__EXERCISE MATERIAL__.
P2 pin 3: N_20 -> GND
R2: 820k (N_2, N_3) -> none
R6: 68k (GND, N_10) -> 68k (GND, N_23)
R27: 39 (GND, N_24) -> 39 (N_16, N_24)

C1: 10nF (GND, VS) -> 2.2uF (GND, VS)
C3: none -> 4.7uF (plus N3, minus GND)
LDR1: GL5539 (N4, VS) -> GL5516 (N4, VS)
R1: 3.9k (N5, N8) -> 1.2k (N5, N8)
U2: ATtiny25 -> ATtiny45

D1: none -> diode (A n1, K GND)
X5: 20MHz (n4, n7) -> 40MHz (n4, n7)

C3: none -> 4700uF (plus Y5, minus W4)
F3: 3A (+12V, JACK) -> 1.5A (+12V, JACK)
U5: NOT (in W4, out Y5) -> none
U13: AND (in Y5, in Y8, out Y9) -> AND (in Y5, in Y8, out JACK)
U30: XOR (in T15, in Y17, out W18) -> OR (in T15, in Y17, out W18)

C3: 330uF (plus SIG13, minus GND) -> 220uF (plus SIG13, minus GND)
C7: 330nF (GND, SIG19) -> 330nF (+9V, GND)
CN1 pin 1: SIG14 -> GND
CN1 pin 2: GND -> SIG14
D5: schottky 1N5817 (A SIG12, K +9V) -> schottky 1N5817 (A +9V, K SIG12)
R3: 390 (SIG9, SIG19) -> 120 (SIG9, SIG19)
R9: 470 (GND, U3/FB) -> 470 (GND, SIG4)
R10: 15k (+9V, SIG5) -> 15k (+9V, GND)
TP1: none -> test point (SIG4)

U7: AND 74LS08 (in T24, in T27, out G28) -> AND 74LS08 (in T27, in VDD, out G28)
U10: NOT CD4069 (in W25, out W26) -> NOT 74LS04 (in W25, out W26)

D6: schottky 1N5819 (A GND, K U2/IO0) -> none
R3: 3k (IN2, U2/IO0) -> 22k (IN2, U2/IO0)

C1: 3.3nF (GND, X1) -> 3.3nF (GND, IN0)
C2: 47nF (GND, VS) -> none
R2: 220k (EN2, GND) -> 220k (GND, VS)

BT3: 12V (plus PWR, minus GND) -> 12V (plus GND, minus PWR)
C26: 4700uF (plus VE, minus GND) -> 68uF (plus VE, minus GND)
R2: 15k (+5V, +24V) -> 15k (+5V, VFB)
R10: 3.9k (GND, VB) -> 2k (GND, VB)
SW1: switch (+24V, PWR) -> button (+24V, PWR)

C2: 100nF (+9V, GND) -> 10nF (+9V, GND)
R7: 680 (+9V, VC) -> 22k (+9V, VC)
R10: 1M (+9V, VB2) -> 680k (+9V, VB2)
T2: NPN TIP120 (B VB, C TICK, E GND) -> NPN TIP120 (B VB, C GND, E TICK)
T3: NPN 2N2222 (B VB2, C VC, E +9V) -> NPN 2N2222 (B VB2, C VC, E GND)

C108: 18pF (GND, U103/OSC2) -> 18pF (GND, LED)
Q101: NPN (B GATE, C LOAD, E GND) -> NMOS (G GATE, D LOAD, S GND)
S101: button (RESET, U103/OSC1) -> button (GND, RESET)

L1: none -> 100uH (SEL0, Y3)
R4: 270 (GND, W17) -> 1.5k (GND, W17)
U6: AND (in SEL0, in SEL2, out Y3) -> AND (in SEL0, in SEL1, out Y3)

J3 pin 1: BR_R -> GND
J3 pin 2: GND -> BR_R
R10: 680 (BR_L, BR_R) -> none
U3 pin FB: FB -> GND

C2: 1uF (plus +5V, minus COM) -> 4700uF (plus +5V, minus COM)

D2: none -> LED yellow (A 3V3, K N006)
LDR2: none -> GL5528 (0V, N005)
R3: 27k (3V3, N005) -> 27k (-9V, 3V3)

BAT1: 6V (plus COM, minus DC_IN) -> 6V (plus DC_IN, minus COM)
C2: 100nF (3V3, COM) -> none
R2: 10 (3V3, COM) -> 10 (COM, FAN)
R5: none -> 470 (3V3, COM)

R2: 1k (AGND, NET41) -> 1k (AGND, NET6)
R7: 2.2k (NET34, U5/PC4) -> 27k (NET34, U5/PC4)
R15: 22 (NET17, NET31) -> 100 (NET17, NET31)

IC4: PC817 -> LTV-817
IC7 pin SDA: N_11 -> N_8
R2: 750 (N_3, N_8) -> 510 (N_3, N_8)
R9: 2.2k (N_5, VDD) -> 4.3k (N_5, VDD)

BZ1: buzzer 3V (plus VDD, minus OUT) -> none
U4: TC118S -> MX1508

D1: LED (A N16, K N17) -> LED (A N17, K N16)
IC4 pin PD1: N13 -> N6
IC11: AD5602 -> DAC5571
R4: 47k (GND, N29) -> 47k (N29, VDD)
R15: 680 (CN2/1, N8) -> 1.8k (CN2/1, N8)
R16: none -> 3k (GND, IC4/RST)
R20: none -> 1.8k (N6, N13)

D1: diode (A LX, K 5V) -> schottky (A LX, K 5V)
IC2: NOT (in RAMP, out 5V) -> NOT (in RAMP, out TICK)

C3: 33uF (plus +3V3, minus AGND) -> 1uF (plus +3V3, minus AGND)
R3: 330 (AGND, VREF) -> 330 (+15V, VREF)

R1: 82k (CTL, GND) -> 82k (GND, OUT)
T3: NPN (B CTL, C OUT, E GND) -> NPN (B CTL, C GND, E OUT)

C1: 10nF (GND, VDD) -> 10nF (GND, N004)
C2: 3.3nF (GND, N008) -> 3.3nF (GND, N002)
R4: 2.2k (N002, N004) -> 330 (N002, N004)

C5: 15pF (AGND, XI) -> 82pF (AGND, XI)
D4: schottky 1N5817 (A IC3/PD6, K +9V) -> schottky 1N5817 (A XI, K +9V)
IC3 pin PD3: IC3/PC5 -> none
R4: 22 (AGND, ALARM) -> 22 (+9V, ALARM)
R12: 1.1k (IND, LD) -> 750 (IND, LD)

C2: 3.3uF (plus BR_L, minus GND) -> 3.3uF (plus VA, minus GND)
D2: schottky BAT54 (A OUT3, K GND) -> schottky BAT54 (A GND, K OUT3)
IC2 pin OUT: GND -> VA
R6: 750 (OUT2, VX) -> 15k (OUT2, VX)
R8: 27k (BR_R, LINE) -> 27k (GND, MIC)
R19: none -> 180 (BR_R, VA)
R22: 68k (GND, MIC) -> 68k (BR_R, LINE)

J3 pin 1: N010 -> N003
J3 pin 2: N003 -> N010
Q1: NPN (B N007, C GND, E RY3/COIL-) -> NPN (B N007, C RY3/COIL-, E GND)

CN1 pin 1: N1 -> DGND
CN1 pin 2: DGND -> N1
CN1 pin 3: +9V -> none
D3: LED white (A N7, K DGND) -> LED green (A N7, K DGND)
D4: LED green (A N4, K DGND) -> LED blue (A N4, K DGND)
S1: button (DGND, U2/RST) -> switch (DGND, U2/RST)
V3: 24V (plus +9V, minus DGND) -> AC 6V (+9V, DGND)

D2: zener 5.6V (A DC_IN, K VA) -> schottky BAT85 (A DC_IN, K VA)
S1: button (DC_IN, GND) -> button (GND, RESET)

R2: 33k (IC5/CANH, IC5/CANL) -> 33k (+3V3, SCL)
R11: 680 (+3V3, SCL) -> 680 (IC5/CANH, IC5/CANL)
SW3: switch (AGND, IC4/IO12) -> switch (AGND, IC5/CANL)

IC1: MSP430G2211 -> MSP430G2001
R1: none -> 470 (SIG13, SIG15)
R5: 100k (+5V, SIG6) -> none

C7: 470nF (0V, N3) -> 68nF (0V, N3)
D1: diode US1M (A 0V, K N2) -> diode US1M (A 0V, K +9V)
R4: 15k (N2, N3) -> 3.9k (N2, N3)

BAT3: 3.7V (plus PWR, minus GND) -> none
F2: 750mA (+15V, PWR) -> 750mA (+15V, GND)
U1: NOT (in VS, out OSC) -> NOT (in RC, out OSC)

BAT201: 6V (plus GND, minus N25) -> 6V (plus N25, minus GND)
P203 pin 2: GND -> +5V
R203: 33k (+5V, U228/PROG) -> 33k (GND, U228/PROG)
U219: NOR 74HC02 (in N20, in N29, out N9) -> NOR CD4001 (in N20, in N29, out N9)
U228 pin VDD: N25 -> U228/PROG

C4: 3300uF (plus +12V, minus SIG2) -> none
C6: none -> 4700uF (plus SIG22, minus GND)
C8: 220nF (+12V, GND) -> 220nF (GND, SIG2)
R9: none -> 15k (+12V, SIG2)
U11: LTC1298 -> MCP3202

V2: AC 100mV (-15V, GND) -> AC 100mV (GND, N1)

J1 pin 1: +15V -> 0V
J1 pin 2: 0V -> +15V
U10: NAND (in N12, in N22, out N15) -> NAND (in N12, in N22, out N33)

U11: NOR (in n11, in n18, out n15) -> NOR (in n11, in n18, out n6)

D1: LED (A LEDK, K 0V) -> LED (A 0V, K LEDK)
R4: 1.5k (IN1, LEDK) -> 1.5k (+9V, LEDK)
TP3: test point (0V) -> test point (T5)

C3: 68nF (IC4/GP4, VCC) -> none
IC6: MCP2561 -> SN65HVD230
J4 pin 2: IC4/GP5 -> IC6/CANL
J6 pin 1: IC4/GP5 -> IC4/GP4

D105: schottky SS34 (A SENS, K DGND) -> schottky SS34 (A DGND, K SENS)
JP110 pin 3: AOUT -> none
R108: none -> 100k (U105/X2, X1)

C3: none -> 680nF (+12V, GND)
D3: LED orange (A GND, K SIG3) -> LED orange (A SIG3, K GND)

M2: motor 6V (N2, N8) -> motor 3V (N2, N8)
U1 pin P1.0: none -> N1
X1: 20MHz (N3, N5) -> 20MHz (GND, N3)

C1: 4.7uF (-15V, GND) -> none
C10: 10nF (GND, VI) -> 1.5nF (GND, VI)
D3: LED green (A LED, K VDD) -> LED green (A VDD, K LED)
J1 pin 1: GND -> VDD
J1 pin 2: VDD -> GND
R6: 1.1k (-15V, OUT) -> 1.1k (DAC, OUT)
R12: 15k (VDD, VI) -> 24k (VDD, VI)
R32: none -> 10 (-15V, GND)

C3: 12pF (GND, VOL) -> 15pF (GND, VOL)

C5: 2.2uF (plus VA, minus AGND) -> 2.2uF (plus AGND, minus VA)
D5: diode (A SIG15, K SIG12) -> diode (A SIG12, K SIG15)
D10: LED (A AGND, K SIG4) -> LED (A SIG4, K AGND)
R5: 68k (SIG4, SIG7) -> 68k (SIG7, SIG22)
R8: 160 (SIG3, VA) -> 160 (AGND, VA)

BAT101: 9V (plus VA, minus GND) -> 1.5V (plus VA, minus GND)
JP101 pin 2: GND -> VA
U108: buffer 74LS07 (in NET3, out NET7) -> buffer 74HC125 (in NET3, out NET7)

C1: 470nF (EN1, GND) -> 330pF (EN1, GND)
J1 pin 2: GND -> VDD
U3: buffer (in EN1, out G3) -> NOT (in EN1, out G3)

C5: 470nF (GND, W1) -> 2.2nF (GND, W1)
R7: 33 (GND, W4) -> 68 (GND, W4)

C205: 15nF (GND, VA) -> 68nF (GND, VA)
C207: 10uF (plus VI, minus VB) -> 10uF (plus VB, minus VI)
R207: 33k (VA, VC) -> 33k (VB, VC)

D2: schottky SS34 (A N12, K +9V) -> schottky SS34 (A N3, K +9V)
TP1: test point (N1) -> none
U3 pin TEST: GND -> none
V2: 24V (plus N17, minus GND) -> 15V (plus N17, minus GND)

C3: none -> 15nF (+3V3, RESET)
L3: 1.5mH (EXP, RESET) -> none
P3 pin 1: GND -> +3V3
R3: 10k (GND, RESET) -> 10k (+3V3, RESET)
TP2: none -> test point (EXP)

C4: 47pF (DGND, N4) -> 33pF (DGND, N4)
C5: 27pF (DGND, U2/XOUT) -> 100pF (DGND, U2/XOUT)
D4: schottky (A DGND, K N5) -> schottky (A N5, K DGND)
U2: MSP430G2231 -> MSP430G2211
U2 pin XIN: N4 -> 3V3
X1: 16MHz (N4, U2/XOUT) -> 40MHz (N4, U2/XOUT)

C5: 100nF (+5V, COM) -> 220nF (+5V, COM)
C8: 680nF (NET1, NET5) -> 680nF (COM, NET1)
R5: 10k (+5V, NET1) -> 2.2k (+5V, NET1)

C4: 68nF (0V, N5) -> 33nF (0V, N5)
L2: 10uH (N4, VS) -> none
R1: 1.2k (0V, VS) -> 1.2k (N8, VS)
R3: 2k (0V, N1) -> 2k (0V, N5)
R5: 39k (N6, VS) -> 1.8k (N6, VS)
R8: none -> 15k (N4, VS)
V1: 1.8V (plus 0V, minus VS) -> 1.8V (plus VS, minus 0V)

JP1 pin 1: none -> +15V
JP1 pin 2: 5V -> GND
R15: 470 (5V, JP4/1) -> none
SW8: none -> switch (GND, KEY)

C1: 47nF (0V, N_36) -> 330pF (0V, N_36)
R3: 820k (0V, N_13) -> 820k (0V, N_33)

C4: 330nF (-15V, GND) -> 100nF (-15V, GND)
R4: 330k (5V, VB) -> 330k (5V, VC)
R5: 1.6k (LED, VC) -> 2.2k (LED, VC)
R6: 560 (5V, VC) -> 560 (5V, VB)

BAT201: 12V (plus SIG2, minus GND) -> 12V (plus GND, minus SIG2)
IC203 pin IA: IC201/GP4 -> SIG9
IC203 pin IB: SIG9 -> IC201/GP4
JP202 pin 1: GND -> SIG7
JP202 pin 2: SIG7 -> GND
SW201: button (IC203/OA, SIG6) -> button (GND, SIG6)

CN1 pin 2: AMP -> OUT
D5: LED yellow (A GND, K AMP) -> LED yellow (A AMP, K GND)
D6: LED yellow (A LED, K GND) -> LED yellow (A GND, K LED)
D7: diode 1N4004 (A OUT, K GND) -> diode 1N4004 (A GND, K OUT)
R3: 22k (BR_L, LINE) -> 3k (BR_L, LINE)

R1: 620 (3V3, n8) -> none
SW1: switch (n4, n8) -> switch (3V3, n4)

__WHAT THE TASK ASKS__. Of the lines above, retype only those from the line containing "D4: schottky (A" through the line containing "R8: none -> 15k (N4, VS)", including both, exactly.

__YOUR SOLUTION__.
D4: schottky (A DGND, K N5) -> schottky (A N5, K DGND)
U2: MSP430G2231 -> MSP430G2211
U2 pin XIN: N4 -> 3V3
X1: 16MHz (N4, U2/XOUT) -> 40MHz (N4, U2/XOUT)

C5: 100nF (+5V, COM) -> 220nF (+5V, COM)
C8: 680nF (NET1, NET5) -> 680nF (COM, NET1)
R5: 10k (+5V, NET1) -> 2.2k (+5V, NET1)

C4: 68nF (0V, N5) -> 33nF (0V, N5)
L2: 10uH (N4, VS) -> none
R1: 1.2k (0V, VS) -> 1.2k (N8, VS)
R3: 2k (0V, N1) -> 2k (0V, N5)
R5: 39k (N6, VS) -> 1.8k (N6, VS)
R8: none -> 15k (N4, VS)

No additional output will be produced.